**TASK ITEM**
From the entries that follow, pick out all lines holding "none".

(Stored data entries)
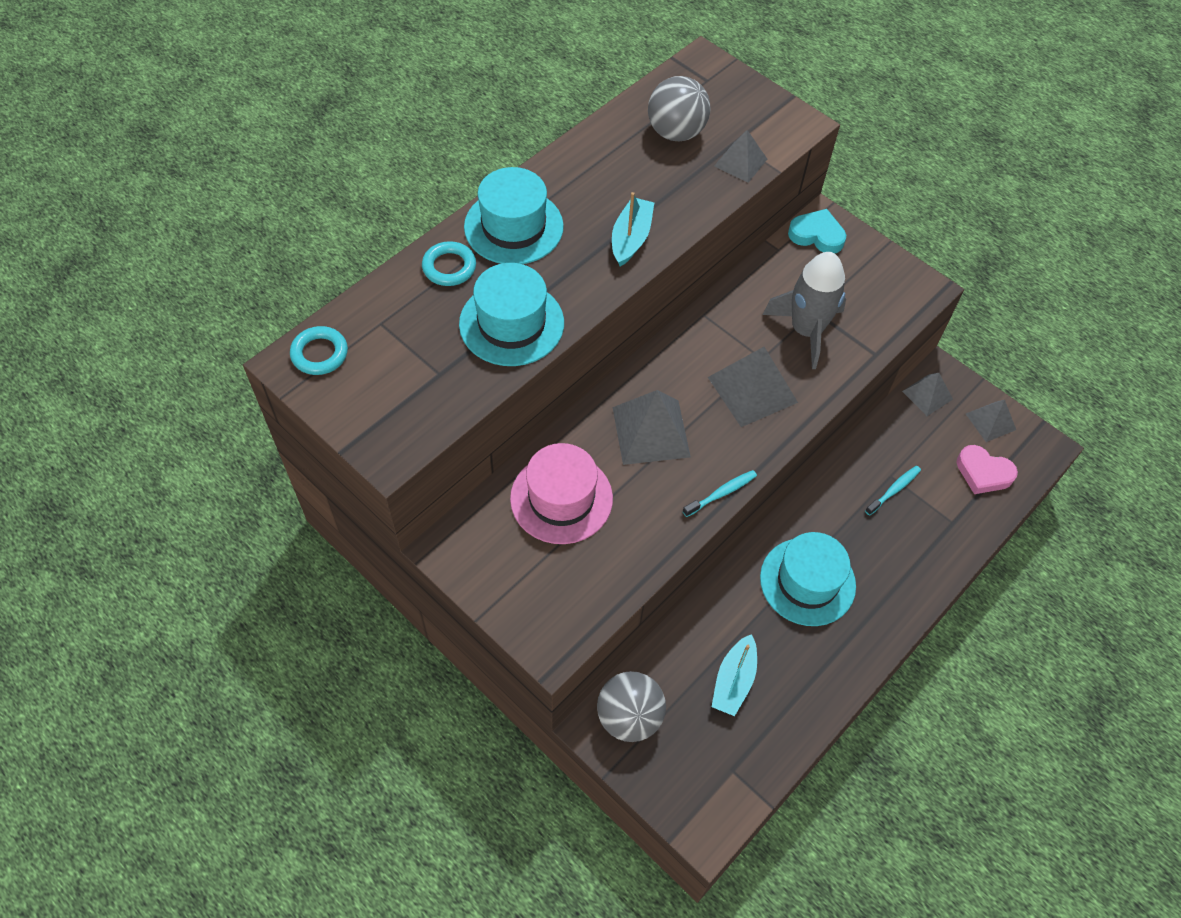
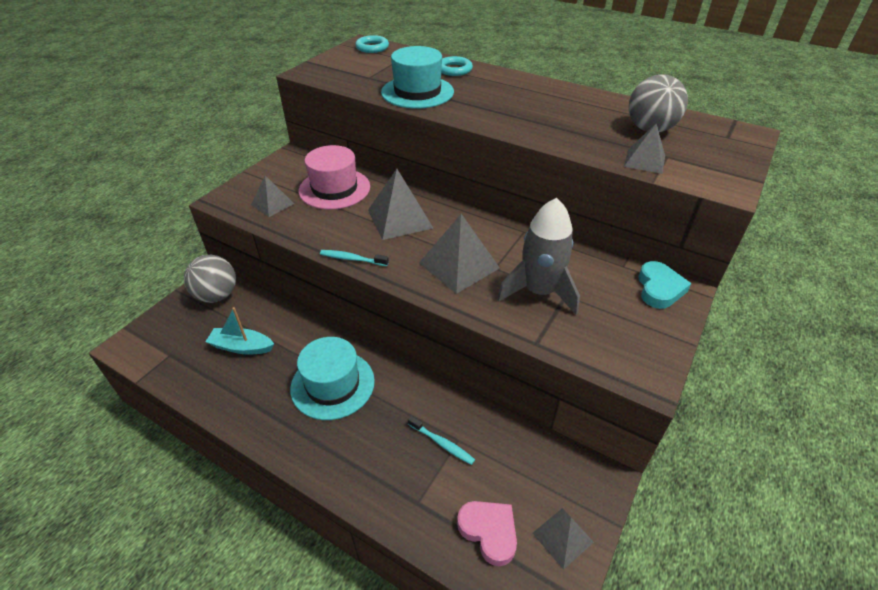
camera: 80 degrees right, 15 degrees down
turquoise hat [464,167,564,264] -> none
turquoise boat [612,192,654,267] -> none
turquoise toothbrush [683,470,757,517] -> turquoise toothbrush turned 150 degrees clockwise [320,250,389,266]
grey pyramid [902,373,953,416] -> grey pyramid moved to [251,175,294,217]
pink heart [957,445,1018,494] -> pink heart turned 120 degrees clockwise [457,501,517,566]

**ANSWER TO THIS TASK**
turquoise hat [464,167,564,264] -> none
turquoise boat [612,192,654,267] -> none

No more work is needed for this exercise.